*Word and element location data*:
________

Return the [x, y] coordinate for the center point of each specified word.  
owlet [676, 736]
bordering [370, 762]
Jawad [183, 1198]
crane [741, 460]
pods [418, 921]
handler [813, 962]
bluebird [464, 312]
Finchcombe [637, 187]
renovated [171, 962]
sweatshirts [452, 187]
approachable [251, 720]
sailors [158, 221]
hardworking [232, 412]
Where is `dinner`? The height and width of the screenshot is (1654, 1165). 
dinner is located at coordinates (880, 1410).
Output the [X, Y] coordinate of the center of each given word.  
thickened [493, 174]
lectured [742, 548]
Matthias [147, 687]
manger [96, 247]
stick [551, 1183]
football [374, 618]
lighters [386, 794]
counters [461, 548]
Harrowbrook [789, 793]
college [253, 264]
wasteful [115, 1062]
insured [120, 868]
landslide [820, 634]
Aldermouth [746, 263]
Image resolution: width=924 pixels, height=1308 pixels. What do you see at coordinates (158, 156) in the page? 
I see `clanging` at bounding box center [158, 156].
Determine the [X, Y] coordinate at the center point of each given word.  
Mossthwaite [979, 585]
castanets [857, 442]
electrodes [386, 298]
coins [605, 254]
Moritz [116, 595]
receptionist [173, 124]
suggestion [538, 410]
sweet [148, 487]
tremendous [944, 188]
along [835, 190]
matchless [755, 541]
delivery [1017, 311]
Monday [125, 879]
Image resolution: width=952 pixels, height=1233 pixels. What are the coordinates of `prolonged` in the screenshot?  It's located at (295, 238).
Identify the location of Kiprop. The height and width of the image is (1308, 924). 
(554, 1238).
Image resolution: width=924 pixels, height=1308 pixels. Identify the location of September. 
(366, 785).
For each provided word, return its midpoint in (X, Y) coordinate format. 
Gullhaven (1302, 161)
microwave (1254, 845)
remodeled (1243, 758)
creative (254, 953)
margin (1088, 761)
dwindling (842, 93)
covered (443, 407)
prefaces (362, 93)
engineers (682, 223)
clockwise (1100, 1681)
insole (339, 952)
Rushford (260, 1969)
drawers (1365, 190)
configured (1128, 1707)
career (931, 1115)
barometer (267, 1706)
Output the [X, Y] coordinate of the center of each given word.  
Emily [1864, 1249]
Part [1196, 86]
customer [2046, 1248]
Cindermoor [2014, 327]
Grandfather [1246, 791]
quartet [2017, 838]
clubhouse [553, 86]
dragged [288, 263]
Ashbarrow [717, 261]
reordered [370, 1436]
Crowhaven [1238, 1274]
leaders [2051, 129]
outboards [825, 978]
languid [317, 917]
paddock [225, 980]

________

*Task objective*: Copy every line of the listing above word for word, from the first line to the last.

*Task output*:
Return the [x, y] coordinate for the center point of each specified word.  
owlet [676, 736]
bordering [370, 762]
Jawad [183, 1198]
crane [741, 460]
pods [418, 921]
handler [813, 962]
bluebird [464, 312]
Finchcombe [637, 187]
renovated [171, 962]
sweatshirts [452, 187]
approachable [251, 720]
sailors [158, 221]
hardworking [232, 412]
Where is `dinner`? The height and width of the screenshot is (1654, 1165). 
dinner is located at coordinates (880, 1410).
Output the [X, Y] coordinate of the center of each given word.  
thickened [493, 174]
lectured [742, 548]
Matthias [147, 687]
manger [96, 247]
stick [551, 1183]
football [374, 618]
lighters [386, 794]
counters [461, 548]
Harrowbrook [789, 793]
college [253, 264]
wasteful [115, 1062]
insured [120, 868]
landslide [820, 634]
Aldermouth [746, 263]
Image resolution: width=924 pixels, height=1308 pixels. What do you see at coordinates (158, 156) in the page? 
I see `clanging` at bounding box center [158, 156].
Determine the [X, Y] coordinate at the center point of each given word.  
Mossthwaite [979, 585]
castanets [857, 442]
electrodes [386, 298]
coins [605, 254]
Moritz [116, 595]
receptionist [173, 124]
suggestion [538, 410]
sweet [148, 487]
tremendous [944, 188]
along [835, 190]
matchless [755, 541]
delivery [1017, 311]
Monday [125, 879]
Image resolution: width=952 pixels, height=1233 pixels. What are the coordinates of `prolonged` in the screenshot?  It's located at (295, 238).
Identify the location of Kiprop. The height and width of the image is (1308, 924). 
(554, 1238).
Image resolution: width=924 pixels, height=1308 pixels. Identify the location of September. 
(366, 785).
For each provided word, return its midpoint in (X, Y) coordinate format. 
Gullhaven (1302, 161)
microwave (1254, 845)
remodeled (1243, 758)
creative (254, 953)
margin (1088, 761)
dwindling (842, 93)
covered (443, 407)
prefaces (362, 93)
engineers (682, 223)
clockwise (1100, 1681)
insole (339, 952)
Rushford (260, 1969)
drawers (1365, 190)
configured (1128, 1707)
career (931, 1115)
barometer (267, 1706)
Output the [X, Y] coordinate of the center of each given word.  
Emily [1864, 1249]
Part [1196, 86]
customer [2046, 1248]
Cindermoor [2014, 327]
Grandfather [1246, 791]
quartet [2017, 838]
clubhouse [553, 86]
dragged [288, 263]
Ashbarrow [717, 261]
reordered [370, 1436]
Crowhaven [1238, 1274]
leaders [2051, 129]
outboards [825, 978]
languid [317, 917]
paddock [225, 980]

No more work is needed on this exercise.